◆ **Work to complete**: Every line in the data below has to be repeated exactly; no picture belongs in the result.

Content starts

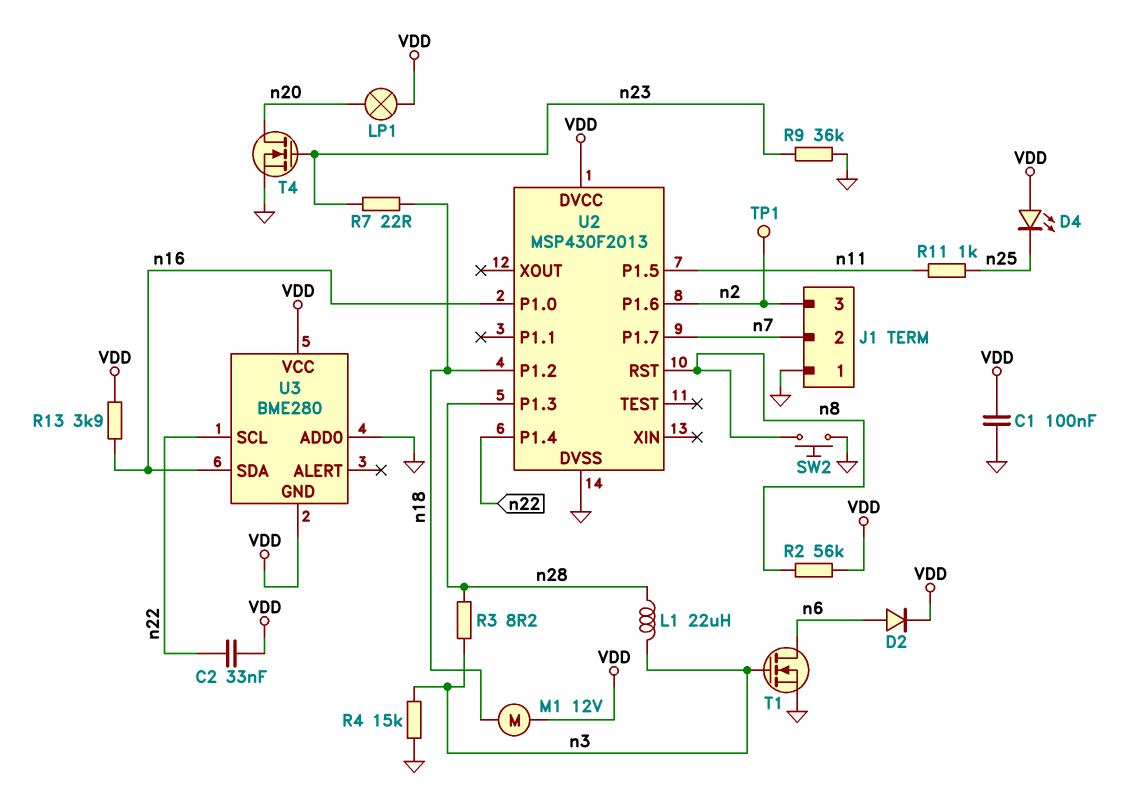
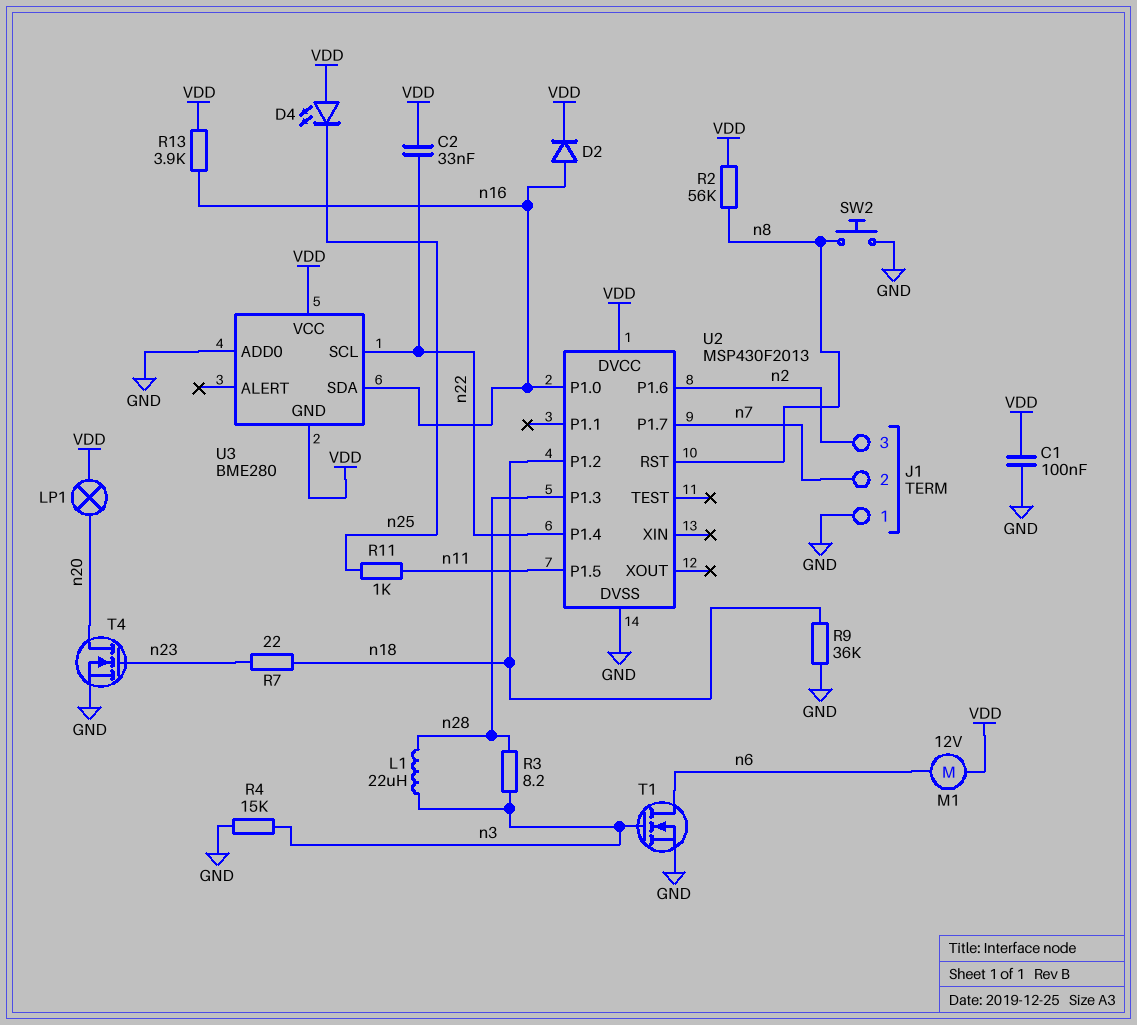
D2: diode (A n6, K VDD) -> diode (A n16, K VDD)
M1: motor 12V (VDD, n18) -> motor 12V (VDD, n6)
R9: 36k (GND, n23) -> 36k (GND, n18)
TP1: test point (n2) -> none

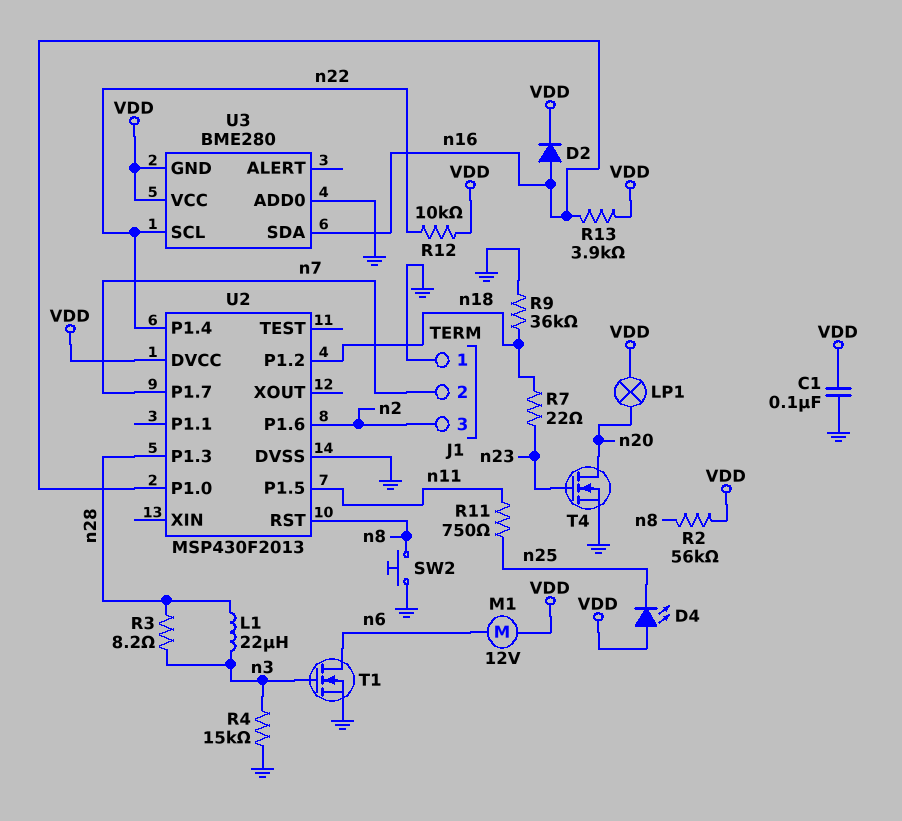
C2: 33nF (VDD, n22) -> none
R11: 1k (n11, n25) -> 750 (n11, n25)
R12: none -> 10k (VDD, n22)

Content ends

◆ **Answer to this exercise**:
D2: diode (A n6, K VDD) -> diode (A n16, K VDD)
M1: motor 12V (VDD, n18) -> motor 12V (VDD, n6)
R9: 36k (GND, n23) -> 36k (GND, n18)
TP1: test point (n2) -> none

C2: 33nF (VDD, n22) -> none
R11: 1k (n11, n25) -> 750 (n11, n25)
R12: none -> 10k (VDD, n22)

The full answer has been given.